Before-and-after scene images:
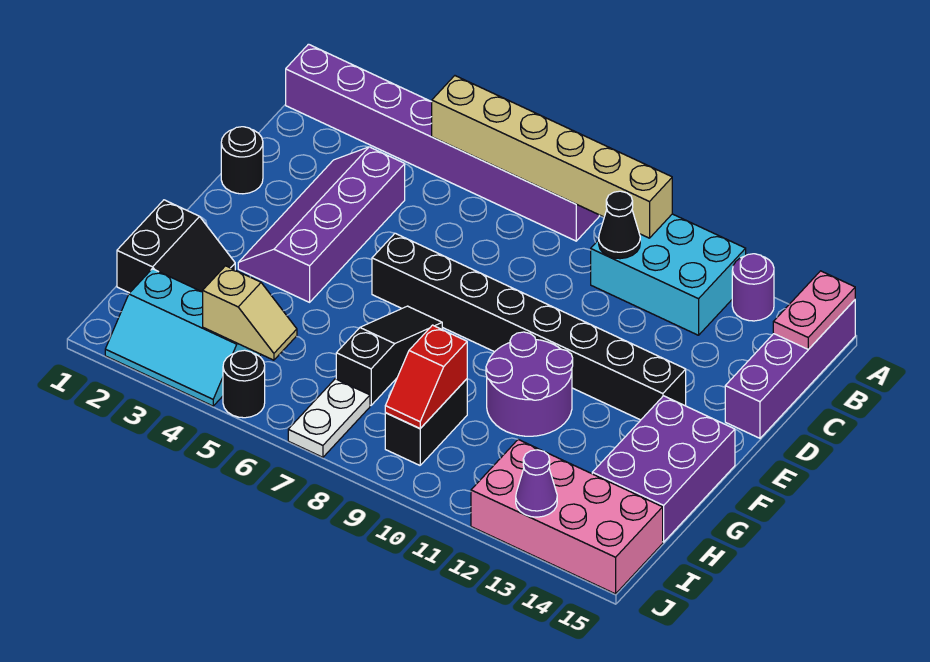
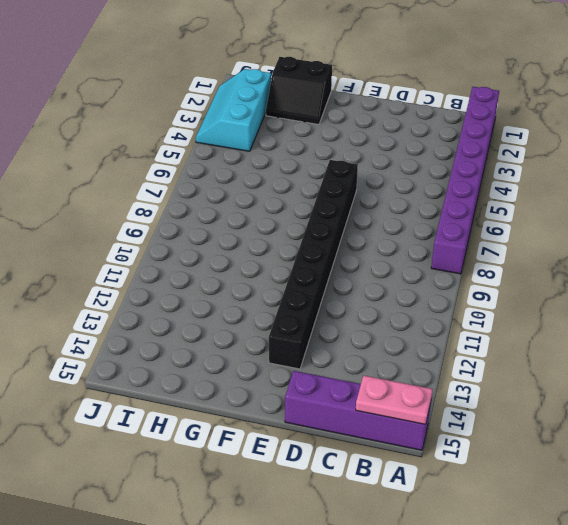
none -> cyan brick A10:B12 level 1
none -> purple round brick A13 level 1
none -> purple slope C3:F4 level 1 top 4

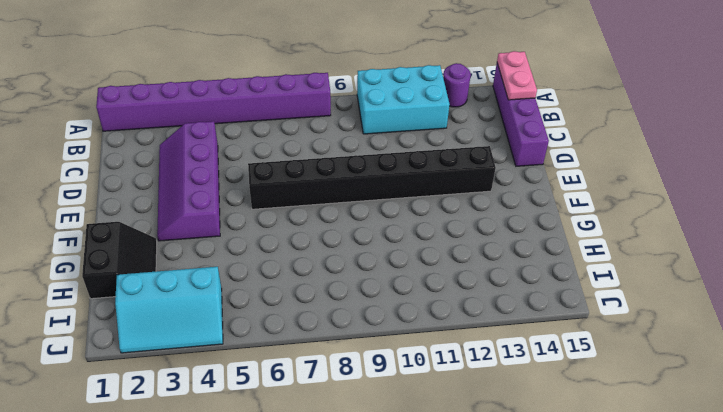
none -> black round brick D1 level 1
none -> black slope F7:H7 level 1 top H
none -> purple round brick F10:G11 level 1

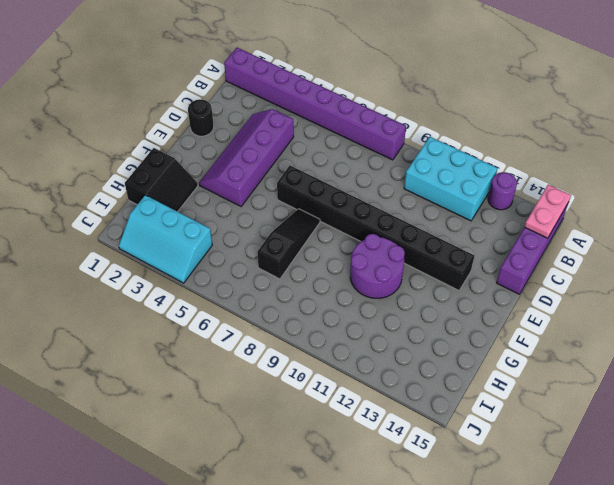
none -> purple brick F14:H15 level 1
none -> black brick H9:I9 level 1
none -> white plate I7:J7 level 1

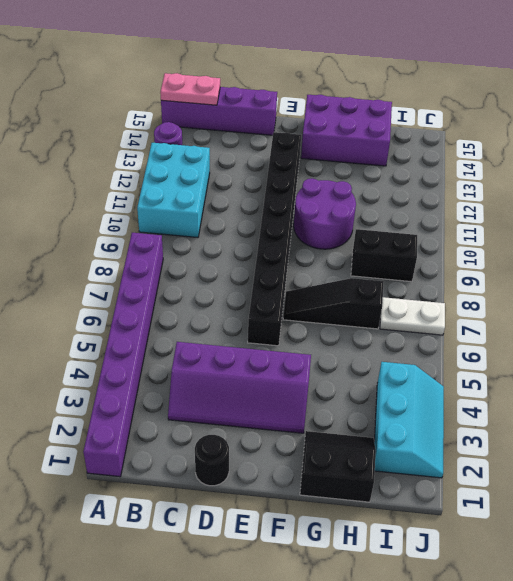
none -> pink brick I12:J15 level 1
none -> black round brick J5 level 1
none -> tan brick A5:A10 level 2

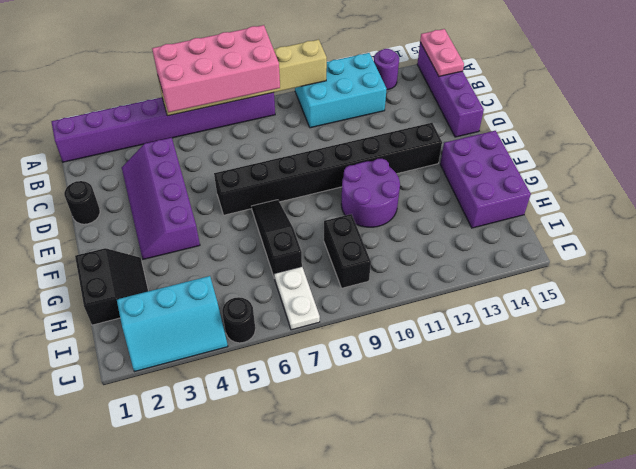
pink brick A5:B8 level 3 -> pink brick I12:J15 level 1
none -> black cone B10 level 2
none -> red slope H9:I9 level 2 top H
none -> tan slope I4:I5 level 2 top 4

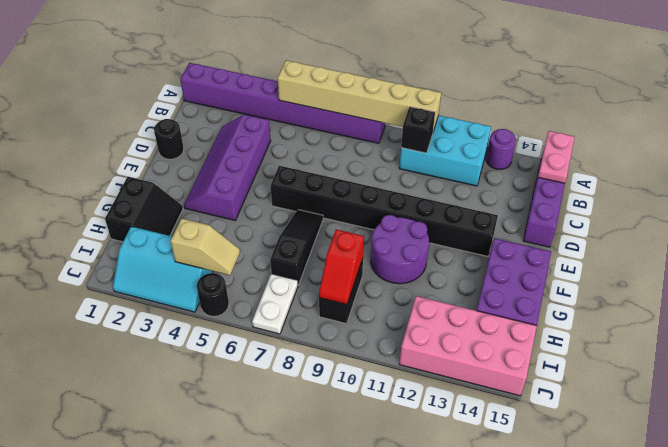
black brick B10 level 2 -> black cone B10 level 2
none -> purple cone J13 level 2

Task prompt: Looking at the entries above, copy out every line in which "slope" occurs.

Result of this task:
none -> purple slope C3:F4 level 1 top 4
none -> black slope F7:H7 level 1 top H
none -> red slope H9:I9 level 2 top H
none -> tan slope I4:I5 level 2 top 4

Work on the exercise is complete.